For each record, copy the text exactly and omit any picture it holds.

###

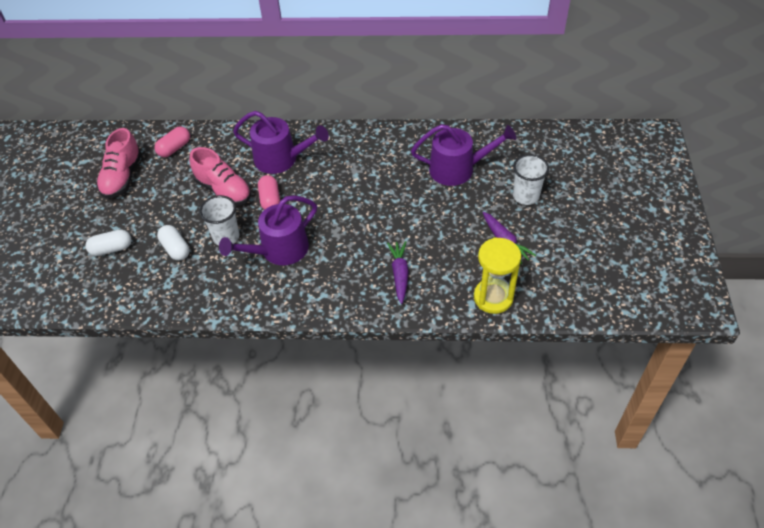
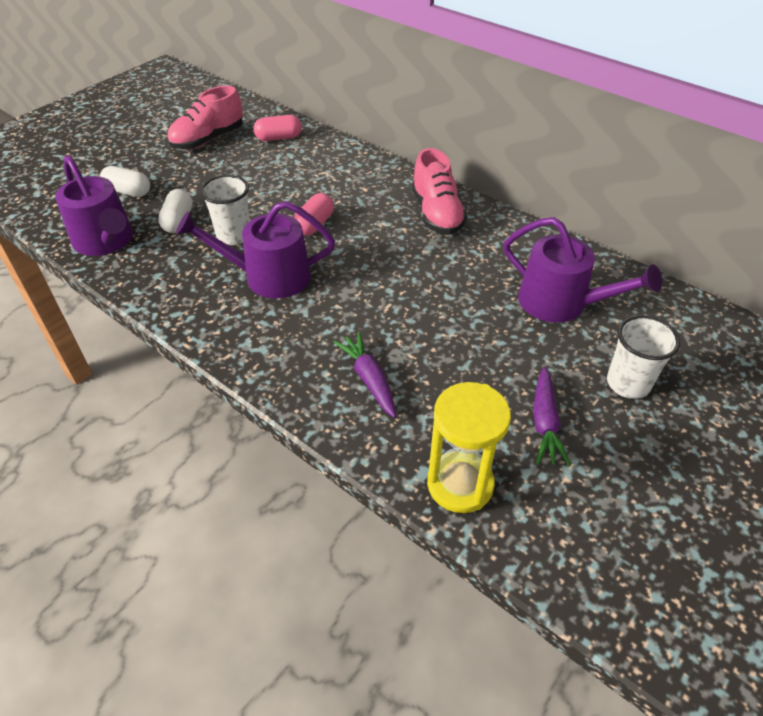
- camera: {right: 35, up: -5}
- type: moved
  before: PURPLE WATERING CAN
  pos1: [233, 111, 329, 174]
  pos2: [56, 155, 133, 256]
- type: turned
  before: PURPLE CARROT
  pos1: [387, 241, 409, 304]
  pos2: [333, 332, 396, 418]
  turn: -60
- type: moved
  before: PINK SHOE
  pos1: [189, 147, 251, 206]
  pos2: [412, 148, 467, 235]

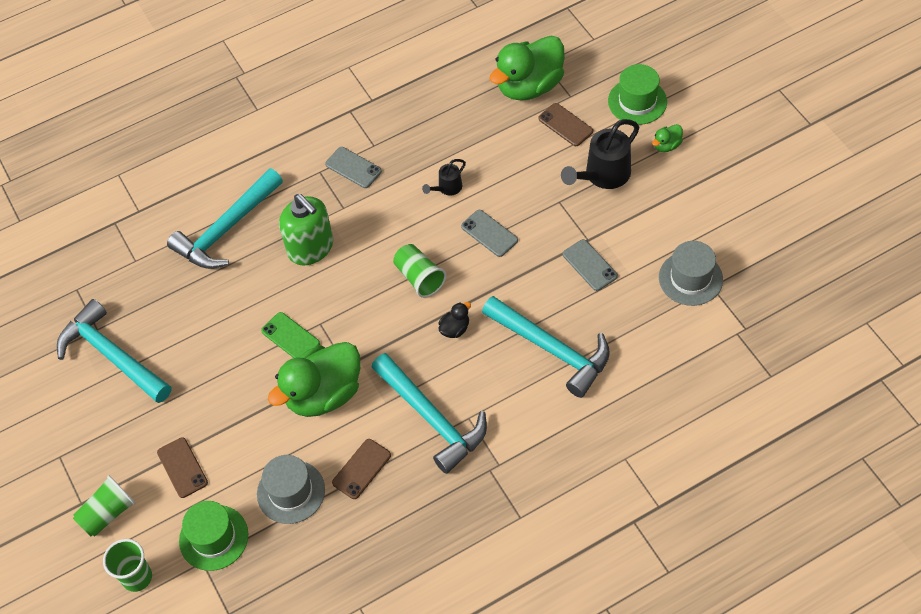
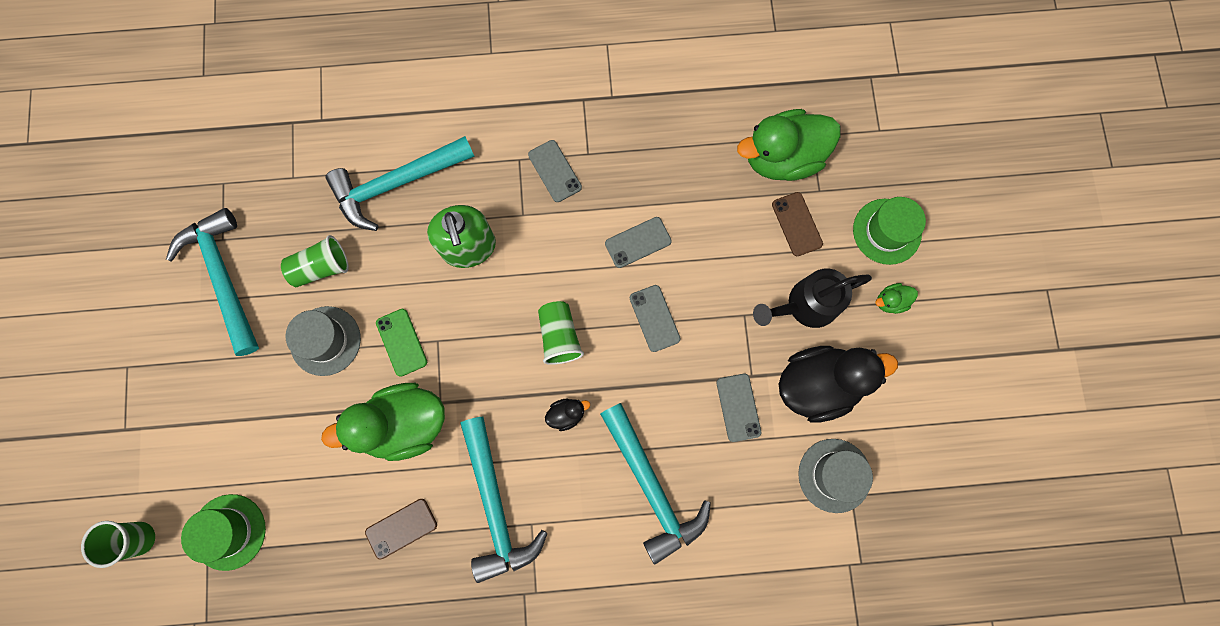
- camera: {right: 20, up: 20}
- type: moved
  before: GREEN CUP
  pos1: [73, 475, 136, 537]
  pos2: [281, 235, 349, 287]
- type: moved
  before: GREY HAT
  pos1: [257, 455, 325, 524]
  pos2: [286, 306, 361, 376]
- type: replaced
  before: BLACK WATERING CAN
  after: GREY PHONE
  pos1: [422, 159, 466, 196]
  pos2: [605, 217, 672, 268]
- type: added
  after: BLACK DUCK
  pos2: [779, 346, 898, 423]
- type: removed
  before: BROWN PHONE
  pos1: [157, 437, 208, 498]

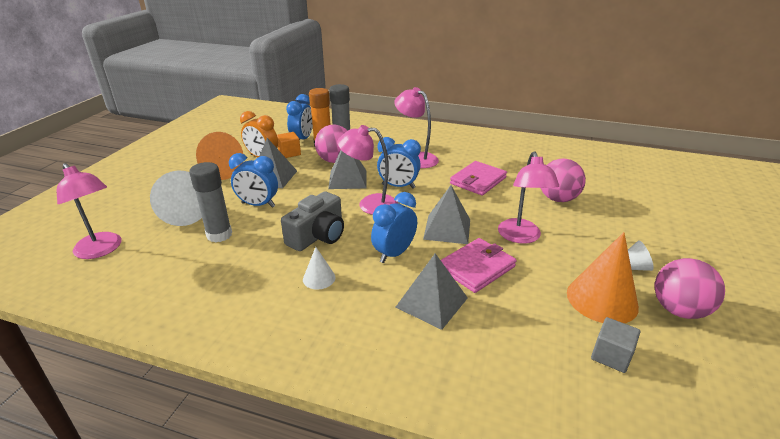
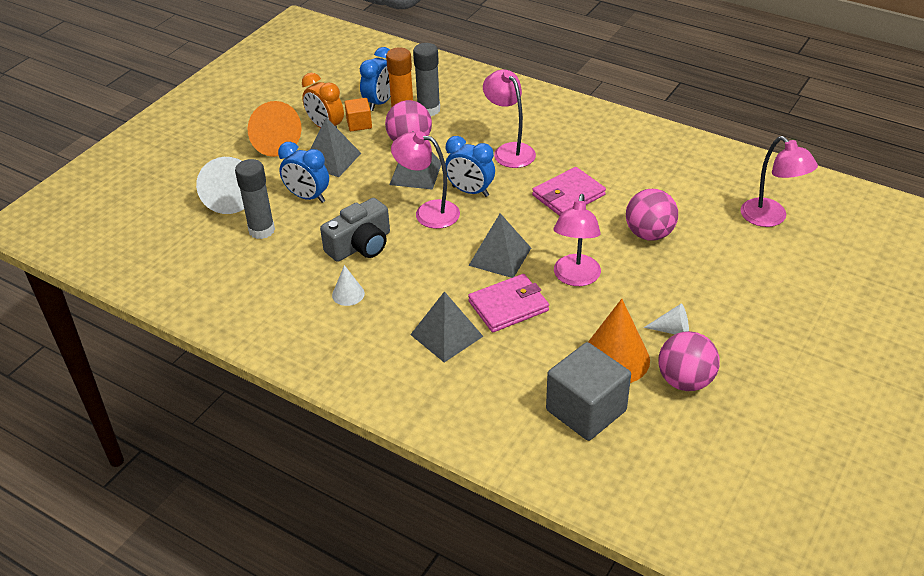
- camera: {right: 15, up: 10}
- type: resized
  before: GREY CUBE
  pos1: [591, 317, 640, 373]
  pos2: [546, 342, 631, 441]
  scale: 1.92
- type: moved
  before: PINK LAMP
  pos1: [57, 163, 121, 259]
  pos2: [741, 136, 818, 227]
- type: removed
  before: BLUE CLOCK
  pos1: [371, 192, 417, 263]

###

▶ [Expected output]:
- camera: {right: 35, up: -5}
- type: moved
  before: PURPLE WATERING CAN
  pos1: [233, 111, 329, 174]
  pos2: [56, 155, 133, 256]
- type: turned
  before: PURPLE CARROT
  pos1: [387, 241, 409, 304]
  pos2: [333, 332, 396, 418]
  turn: -60
- type: moved
  before: PINK SHOE
  pos1: [189, 147, 251, 206]
  pos2: [412, 148, 467, 235]

- camera: {right: 20, up: 20}
- type: moved
  before: GREEN CUP
  pos1: [73, 475, 136, 537]
  pos2: [281, 235, 349, 287]
- type: moved
  before: GREY HAT
  pos1: [257, 455, 325, 524]
  pos2: [286, 306, 361, 376]
- type: replaced
  before: BLACK WATERING CAN
  after: GREY PHONE
  pos1: [422, 159, 466, 196]
  pos2: [605, 217, 672, 268]
- type: added
  after: BLACK DUCK
  pos2: [779, 346, 898, 423]
- type: removed
  before: BROWN PHONE
  pos1: [157, 437, 208, 498]

- camera: {right: 15, up: 10}
- type: resized
  before: GREY CUBE
  pos1: [591, 317, 640, 373]
  pos2: [546, 342, 631, 441]
  scale: 1.92
- type: moved
  before: PINK LAMP
  pos1: [57, 163, 121, 259]
  pos2: [741, 136, 818, 227]
- type: removed
  before: BLUE CLOCK
  pos1: [371, 192, 417, 263]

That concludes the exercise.